= Data block =
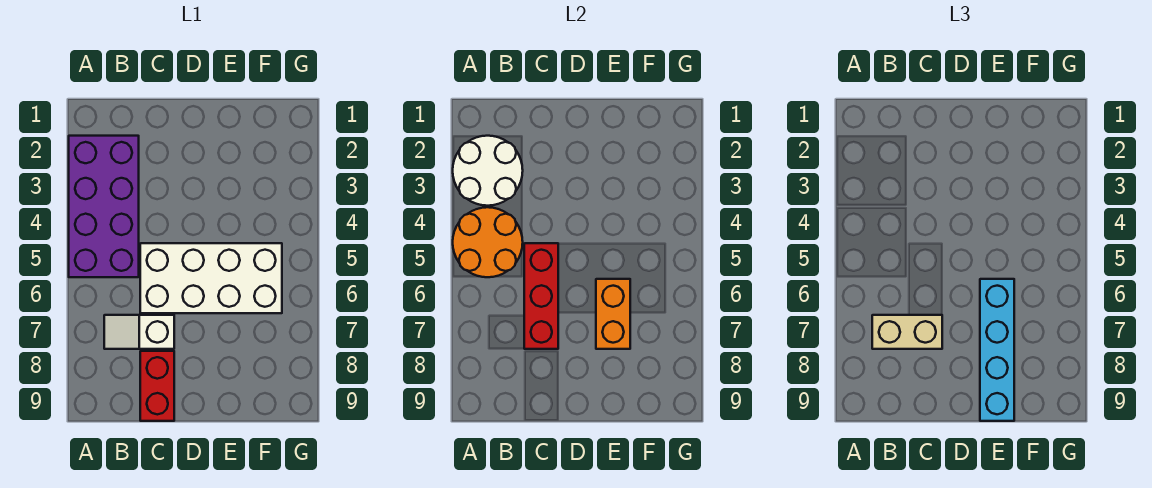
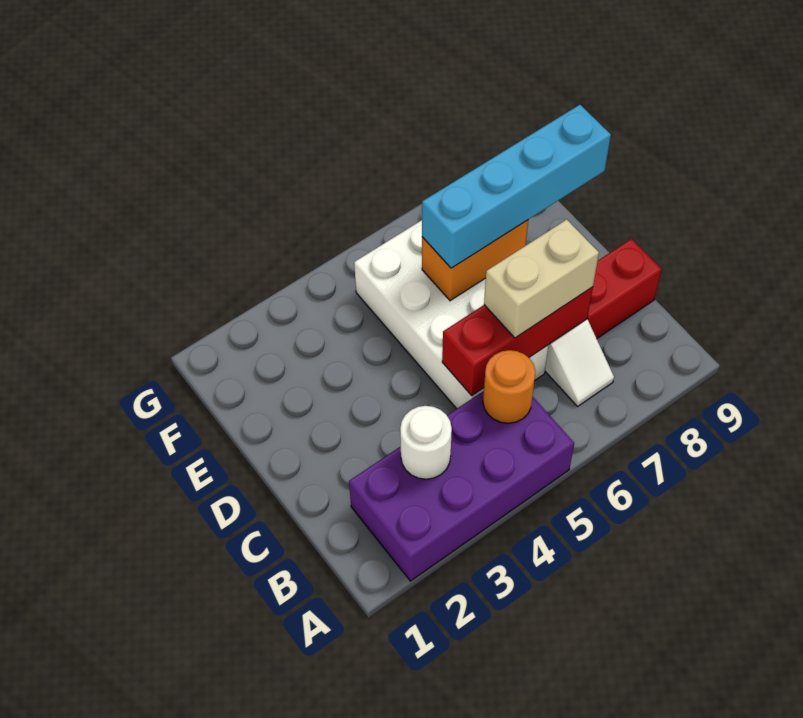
white round brick A2:B3 level 2 -> white round brick B3 level 2
orange round brick A4:B5 level 2 -> orange round brick B5 level 2
tan brick B7:C7 level 3 -> tan brick C6:C7 level 3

= Goal of the exercise =
Reproduce the lines from the one with "orange round brick A4:B5" to the end of the data exactly, leaving out every earlier line.

= Result of this task =
orange round brick A4:B5 level 2 -> orange round brick B5 level 2
tan brick B7:C7 level 3 -> tan brick C6:C7 level 3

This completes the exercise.